STATED PROBLEM.
Locate each line below that contains the word "white", and copy those lines in full.

--- START INFORMATION SUPPLIED ---

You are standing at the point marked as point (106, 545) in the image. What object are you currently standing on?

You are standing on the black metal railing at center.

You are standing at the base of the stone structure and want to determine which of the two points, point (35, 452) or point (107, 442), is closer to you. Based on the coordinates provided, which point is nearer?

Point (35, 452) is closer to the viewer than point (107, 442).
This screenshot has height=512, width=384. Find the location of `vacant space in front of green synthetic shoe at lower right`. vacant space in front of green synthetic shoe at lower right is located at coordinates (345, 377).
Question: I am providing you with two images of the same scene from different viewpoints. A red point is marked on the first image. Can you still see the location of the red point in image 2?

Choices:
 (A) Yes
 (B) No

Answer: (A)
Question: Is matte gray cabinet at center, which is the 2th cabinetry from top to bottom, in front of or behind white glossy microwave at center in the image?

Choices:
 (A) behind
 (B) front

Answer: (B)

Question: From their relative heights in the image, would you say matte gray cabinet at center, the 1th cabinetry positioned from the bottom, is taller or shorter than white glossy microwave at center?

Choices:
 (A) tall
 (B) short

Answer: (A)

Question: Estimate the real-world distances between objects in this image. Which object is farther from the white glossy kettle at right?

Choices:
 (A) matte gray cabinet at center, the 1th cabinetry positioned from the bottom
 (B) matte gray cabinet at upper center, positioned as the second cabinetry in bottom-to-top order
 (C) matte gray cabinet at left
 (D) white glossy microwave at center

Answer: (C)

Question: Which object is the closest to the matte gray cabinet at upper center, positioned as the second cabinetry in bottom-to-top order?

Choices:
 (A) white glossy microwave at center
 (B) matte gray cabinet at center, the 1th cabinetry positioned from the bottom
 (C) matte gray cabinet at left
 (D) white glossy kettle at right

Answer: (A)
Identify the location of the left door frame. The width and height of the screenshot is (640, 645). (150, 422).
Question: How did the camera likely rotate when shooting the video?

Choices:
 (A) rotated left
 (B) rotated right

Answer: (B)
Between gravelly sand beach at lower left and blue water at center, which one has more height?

--- END INFORMATION SUPPLIED ---

WORKED SOLUTION.
Question: Is matte gray cabinet at center, which is the 2th cabinetry from top to bottom, in front of or behind white glossy microwave at center in the image?
Question: From their relative heights in the image, would you say matte gray cabinet at center, the 1th cabinetry positioned from the bottom, is taller or shorter than white glossy microwave at center?
Question: Estimate the real-world distances between objects in this image. Which object is farther from the white glossy kettle at right?
 (D) white glossy microwave at center
 (A) white glossy microwave at center
 (D) white glossy kettle at right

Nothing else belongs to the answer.